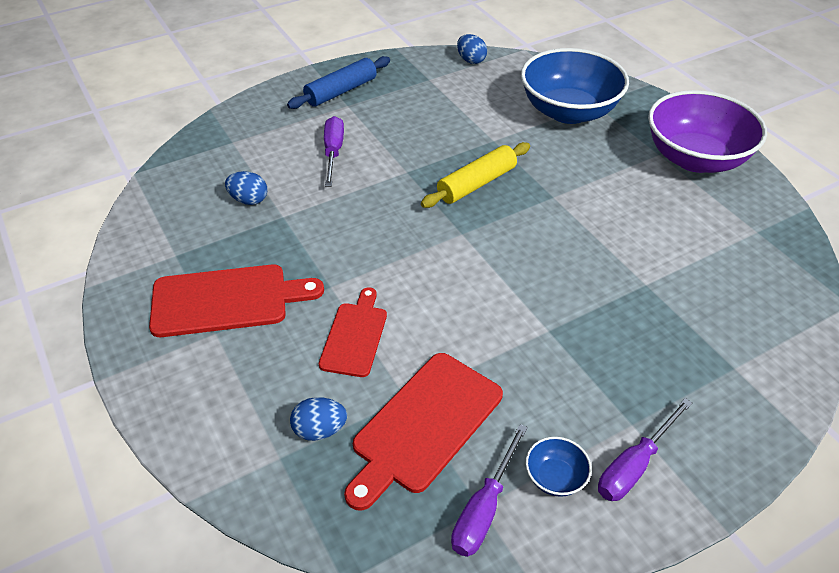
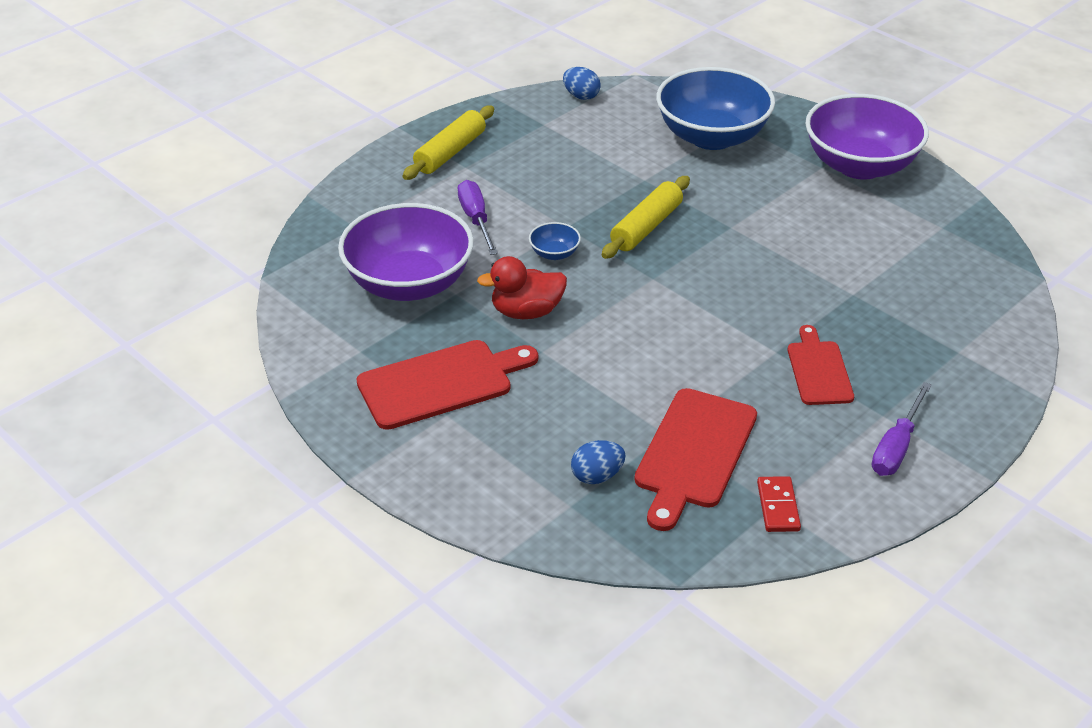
camera: 15 degrees left, 5 degrees down
(249, 200) = (409, 283): blue egg -> purple bowl
(335, 245) = (526, 312): none -> red duck
(341, 91) = (450, 152): blue rolling pin -> yellow rolling pin
(355, 336) = (590, 391): red cutting board -> red cutting board (818, 370)
(484, 509) = (778, 506): purple screwdriver -> red domino
(555, 477) = (830, 470): blue bowl -> blue bowl (554, 253)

**ACTIVITY**: Write the listing out in full, exactly; no images.

**TASK OUTPUT**:
camera: 15 degrees left, 5 degrees down
(249, 200) = (409, 283): blue egg -> purple bowl
(335, 245) = (526, 312): none -> red duck
(341, 91) = (450, 152): blue rolling pin -> yellow rolling pin
(355, 336) = (590, 391): red cutting board -> red cutting board (818, 370)
(484, 509) = (778, 506): purple screwdriver -> red domino
(555, 477) = (830, 470): blue bowl -> blue bowl (554, 253)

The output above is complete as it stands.